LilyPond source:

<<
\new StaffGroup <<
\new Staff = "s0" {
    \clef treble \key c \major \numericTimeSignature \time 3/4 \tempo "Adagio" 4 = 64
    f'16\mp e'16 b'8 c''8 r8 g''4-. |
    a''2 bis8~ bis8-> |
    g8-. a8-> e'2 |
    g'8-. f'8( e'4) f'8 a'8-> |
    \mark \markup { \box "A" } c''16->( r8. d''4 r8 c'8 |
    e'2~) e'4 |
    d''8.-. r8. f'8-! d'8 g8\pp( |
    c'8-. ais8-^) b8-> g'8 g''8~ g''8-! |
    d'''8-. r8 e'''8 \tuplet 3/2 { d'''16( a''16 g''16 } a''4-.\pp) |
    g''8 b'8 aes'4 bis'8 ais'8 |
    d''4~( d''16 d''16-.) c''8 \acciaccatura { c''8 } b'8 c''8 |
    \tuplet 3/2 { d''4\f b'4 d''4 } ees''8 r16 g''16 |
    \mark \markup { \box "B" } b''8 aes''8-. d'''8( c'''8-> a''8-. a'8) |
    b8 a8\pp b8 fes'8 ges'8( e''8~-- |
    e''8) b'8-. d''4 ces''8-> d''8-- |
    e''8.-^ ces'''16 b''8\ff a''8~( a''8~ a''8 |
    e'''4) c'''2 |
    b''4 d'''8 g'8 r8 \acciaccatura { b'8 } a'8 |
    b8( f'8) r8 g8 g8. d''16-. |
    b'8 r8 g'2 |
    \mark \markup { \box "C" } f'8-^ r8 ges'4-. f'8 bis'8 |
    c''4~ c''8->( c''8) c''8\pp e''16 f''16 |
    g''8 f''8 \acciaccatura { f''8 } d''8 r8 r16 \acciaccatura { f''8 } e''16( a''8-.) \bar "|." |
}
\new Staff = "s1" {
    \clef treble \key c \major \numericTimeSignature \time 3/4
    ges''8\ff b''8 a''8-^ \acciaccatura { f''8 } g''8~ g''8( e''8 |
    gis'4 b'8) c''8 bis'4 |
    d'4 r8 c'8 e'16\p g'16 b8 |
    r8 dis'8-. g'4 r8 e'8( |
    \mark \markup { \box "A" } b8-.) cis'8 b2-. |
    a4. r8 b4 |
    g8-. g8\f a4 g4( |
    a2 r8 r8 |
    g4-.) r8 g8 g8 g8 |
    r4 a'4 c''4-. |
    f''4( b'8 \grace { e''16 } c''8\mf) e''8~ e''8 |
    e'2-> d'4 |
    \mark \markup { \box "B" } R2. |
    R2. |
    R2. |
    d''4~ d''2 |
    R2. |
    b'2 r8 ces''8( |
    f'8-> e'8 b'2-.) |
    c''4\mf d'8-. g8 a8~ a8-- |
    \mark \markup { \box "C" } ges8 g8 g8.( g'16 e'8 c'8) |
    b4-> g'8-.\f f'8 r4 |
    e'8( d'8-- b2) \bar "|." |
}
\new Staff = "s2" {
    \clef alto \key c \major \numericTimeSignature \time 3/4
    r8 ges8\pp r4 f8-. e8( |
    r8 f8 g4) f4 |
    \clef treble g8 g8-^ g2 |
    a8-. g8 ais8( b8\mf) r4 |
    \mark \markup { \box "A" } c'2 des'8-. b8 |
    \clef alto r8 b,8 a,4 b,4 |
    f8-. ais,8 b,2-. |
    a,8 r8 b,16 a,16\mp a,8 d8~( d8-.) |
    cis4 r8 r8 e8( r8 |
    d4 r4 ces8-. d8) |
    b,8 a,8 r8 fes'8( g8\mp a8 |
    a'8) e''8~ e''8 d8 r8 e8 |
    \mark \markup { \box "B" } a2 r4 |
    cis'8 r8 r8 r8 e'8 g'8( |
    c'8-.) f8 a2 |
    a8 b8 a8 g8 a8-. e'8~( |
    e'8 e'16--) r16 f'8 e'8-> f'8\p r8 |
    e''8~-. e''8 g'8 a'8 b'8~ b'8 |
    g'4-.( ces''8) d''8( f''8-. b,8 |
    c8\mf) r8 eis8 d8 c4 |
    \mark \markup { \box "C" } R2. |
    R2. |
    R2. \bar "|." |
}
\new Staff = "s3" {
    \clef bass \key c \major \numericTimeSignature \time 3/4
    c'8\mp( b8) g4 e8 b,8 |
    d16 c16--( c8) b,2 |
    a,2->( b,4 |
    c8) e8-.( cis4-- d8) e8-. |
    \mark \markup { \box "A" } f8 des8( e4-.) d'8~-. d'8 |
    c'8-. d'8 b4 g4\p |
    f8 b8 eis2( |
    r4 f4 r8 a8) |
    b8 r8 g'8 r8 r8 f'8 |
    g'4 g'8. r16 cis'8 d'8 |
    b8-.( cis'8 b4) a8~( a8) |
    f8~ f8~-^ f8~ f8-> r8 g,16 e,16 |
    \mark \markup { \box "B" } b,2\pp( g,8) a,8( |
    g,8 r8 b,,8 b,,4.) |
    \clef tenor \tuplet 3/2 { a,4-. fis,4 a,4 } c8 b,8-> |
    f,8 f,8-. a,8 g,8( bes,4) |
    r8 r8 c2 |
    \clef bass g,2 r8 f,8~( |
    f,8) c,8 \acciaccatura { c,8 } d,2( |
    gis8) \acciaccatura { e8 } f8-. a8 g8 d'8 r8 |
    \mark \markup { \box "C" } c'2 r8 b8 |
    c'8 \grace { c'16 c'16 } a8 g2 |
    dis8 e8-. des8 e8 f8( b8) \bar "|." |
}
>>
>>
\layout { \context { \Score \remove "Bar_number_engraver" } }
*-*-*
Pick out each line above that contains the string "acciaccatura", matching its case exactly, and copy those lines.

Worked solution =
    d''4~( d''16 d''16-.) c''8 \acciaccatura { c''8 } b'8 c''8 |
    b''4 d'''8 g'8 r8 \acciaccatura { b'8 } a'8 |
    g''8 f''8 \acciaccatura { f''8 } d''8 r8 r16 \acciaccatura { f''8 } e''16( a''8-.) \bar "|." |
    ges''8\ff b''8 a''8-^ \acciaccatura { f''8 } g''8~ g''8( e''8 |
    f,8) c,8 \acciaccatura { c,8 } d,2( |
    gis8) \acciaccatura { e8 } f8-. a8 g8 d'8 r8 |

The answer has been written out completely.